__How to complete this task__:
Set down the records exactly as they stand, except for any pictures, which you should omit.

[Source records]
------------------------

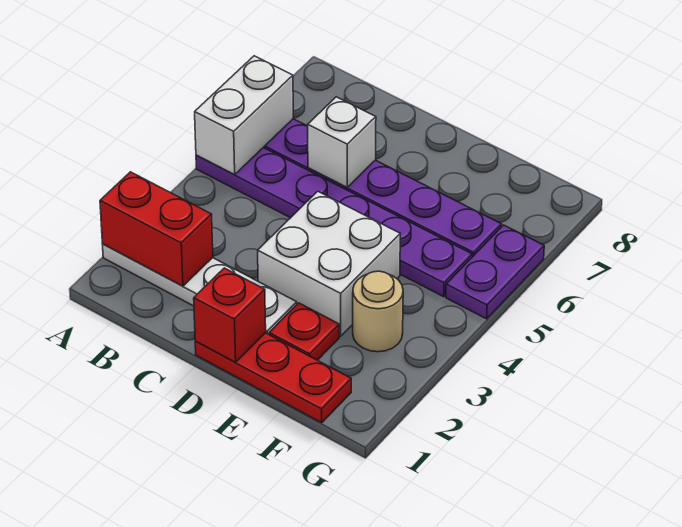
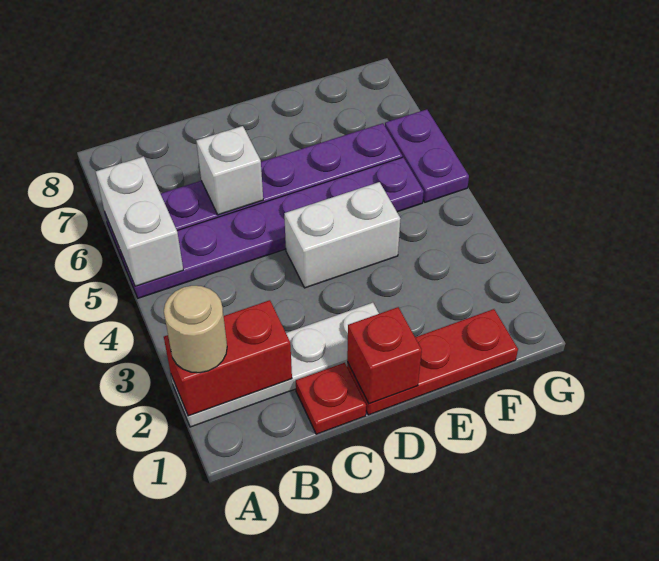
white brick D3:E4 level 1 -> white brick D4:E4 level 1
red plate E2 level 1 -> red plate C1 level 1
tan round brick F3 level 1 -> tan round brick A2 level 3

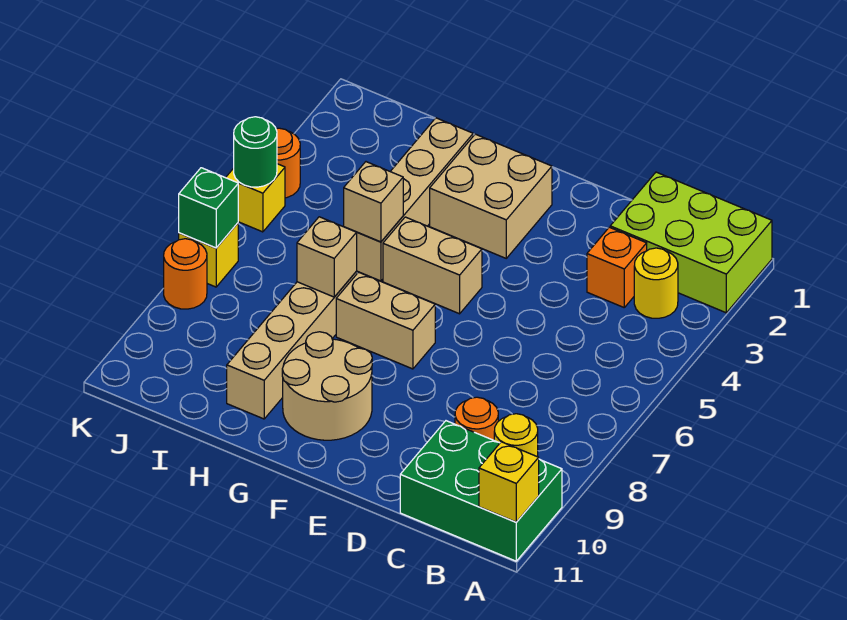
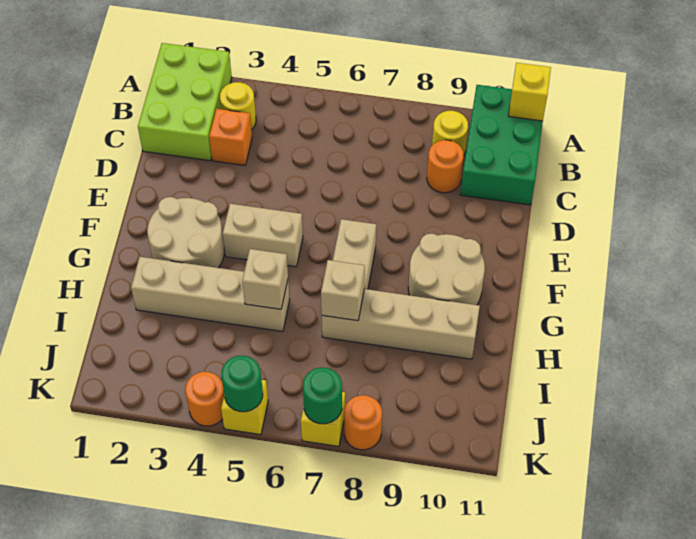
tan brick F2:G3 level 1 -> tan round brick F2:G3 level 1
tan brick F5:G5 level 1 -> tan brick F4:F5 level 1
green brick K7 level 2 -> green round brick K7 level 2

------------------------

__Answer__:
white brick D3:E4 level 1 -> white brick D4:E4 level 1
red plate E2 level 1 -> red plate C1 level 1
tan round brick F3 level 1 -> tan round brick A2 level 3

tan brick F2:G3 level 1 -> tan round brick F2:G3 level 1
tan brick F5:G5 level 1 -> tan brick F4:F5 level 1
green brick K7 level 2 -> green round brick K7 level 2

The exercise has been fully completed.